=== Study material ===
══════

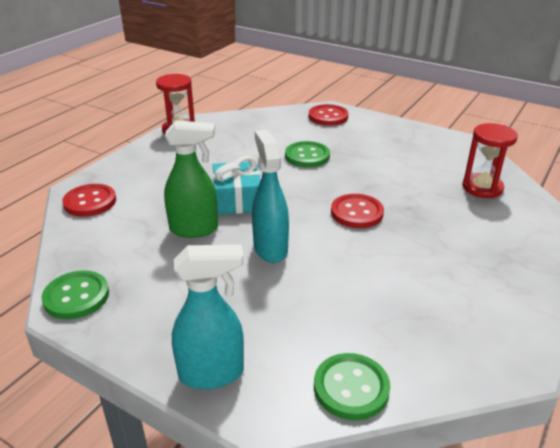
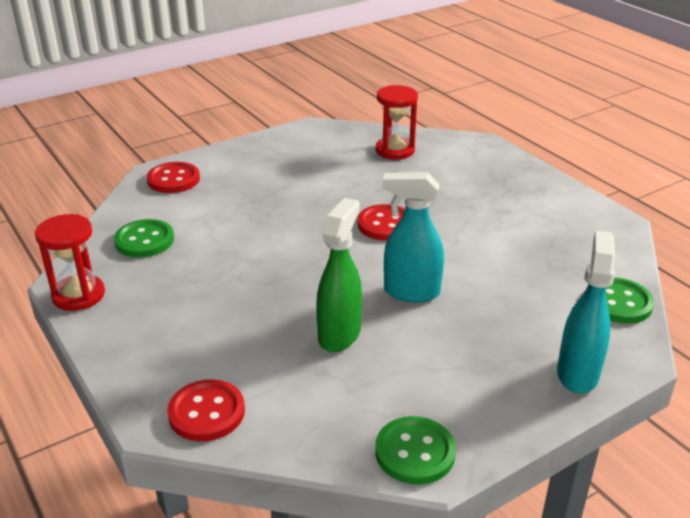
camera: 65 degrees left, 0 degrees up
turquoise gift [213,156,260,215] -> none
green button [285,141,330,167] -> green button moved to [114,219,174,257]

══════

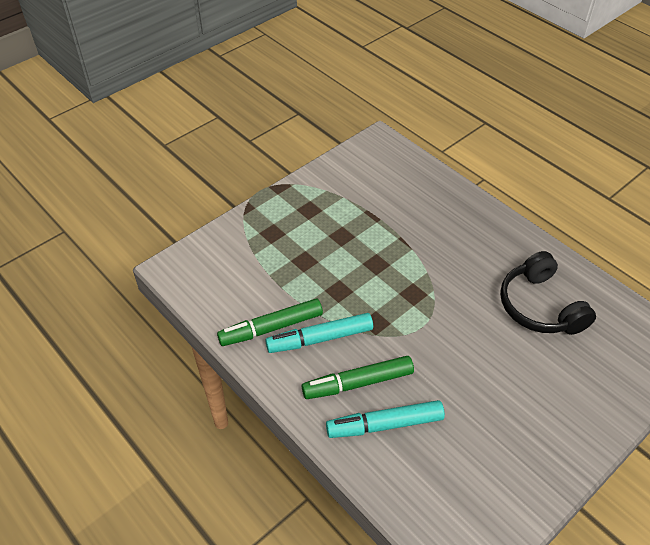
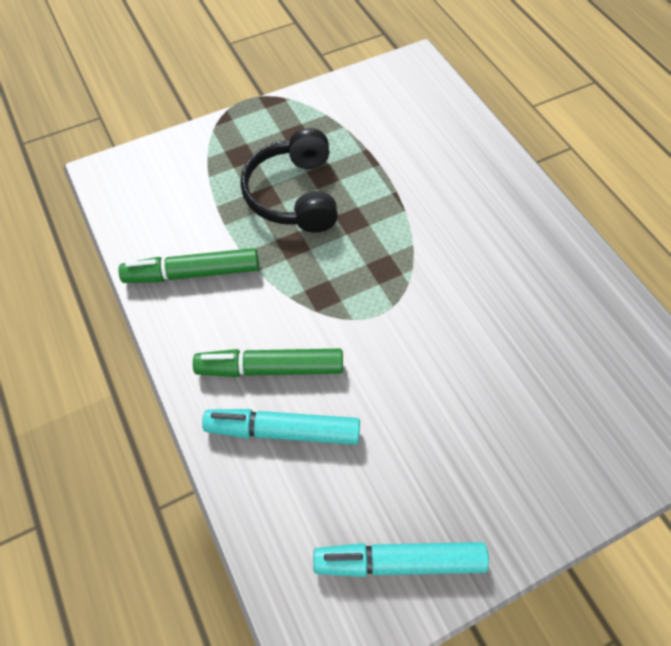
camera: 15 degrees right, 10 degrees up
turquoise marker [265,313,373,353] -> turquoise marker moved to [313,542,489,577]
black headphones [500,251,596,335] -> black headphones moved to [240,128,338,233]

══════

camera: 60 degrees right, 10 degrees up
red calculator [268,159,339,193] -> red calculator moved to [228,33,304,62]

══════

=== Task ===
Extract the lines of the preceding material that run from the line with "camera: 60 degrees right, 10 degrees up" through the line with "red calculator [268,159,339,193]", inclusive, reproducing them exactly and adding nothing.

=== Response ===
camera: 60 degrees right, 10 degrees up
red calculator [268,159,339,193] -> red calculator moved to [228,33,304,62]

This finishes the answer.